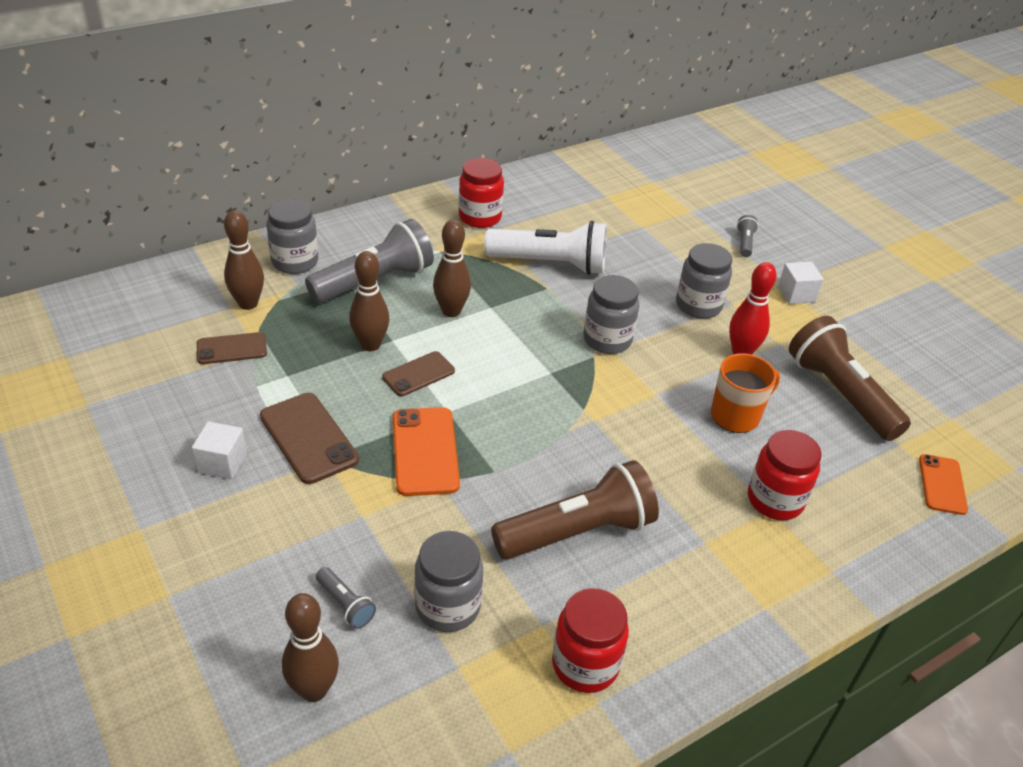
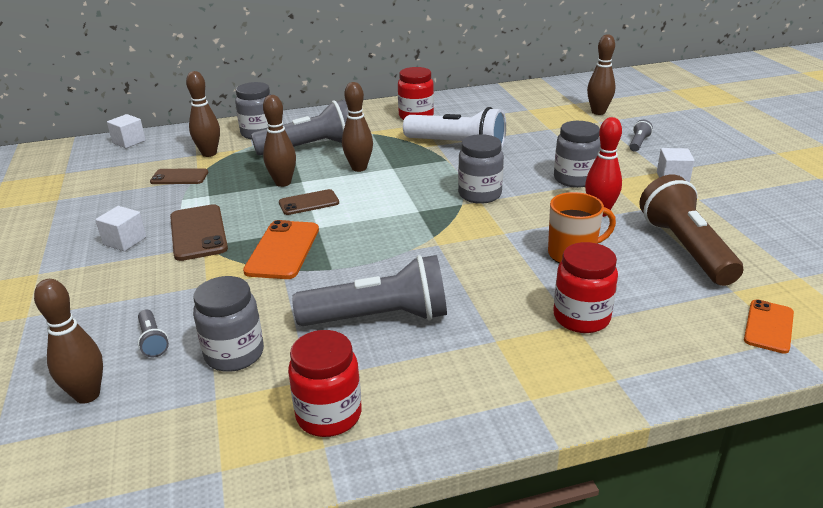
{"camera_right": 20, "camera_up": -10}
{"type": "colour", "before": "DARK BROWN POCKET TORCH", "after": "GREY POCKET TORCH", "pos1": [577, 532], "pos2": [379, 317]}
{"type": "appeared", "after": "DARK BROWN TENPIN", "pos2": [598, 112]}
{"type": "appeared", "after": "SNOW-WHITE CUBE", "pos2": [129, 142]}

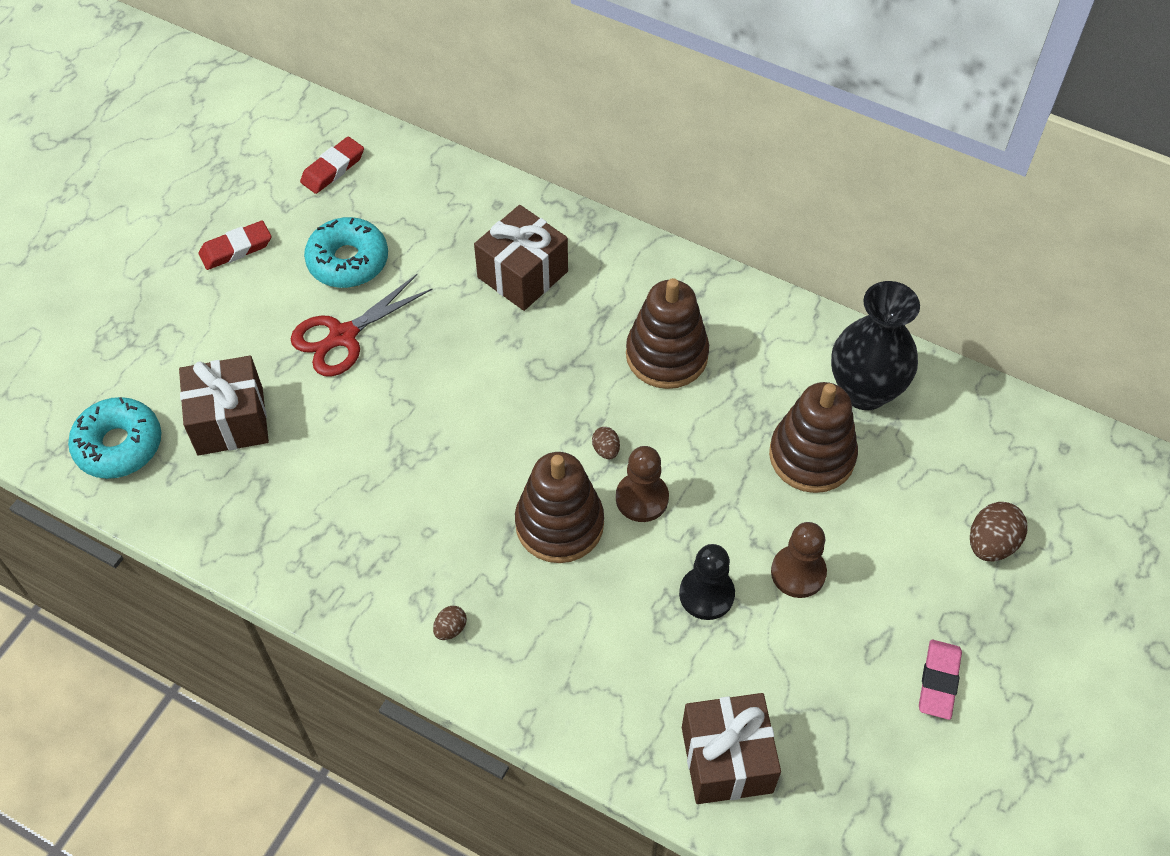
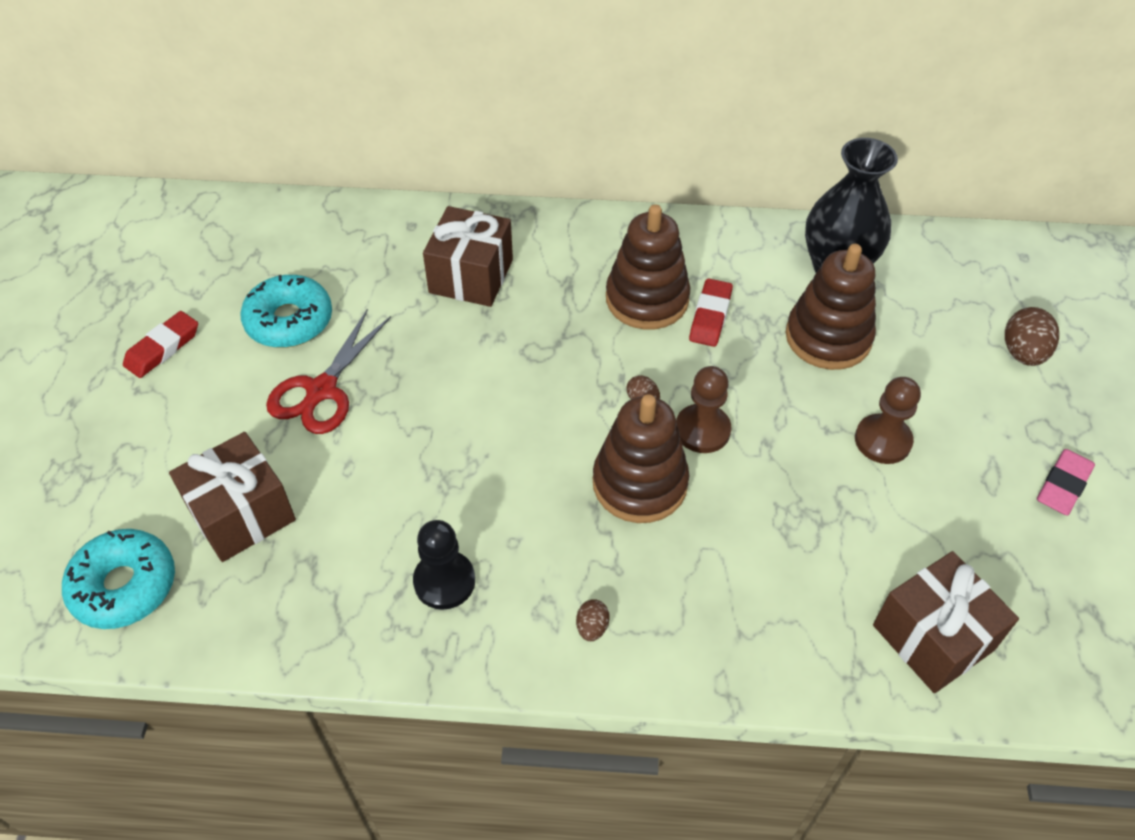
{"camera_right": -25, "camera_up": -5}
{"type": "relocated", "before": "CRIMSON ERASER", "pos1": [333, 169], "pos2": [710, 316]}
{"type": "relocated", "before": "EBONY PAWN", "pos1": [706, 594], "pos2": [444, 581]}
{"type": "spun", "before": "PINK ERASER", "pos1": [938, 681], "pos2": [1062, 485], "turn": 45}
◇ ◇ ◇
> _What the exercise asks_:
Top to bottom, retype the listing exactly but drop every picture.

> _Task output_:
{"camera_right": 20, "camera_up": -10}
{"type": "colour", "before": "DARK BROWN POCKET TORCH", "after": "GREY POCKET TORCH", "pos1": [577, 532], "pos2": [379, 317]}
{"type": "appeared", "after": "DARK BROWN TENPIN", "pos2": [598, 112]}
{"type": "appeared", "after": "SNOW-WHITE CUBE", "pos2": [129, 142]}

{"camera_right": -25, "camera_up": -5}
{"type": "relocated", "before": "CRIMSON ERASER", "pos1": [333, 169], "pos2": [710, 316]}
{"type": "relocated", "before": "EBONY PAWN", "pos1": [706, 594], "pos2": [444, 581]}
{"type": "spun", "before": "PINK ERASER", "pos1": [938, 681], "pos2": [1062, 485], "turn": 45}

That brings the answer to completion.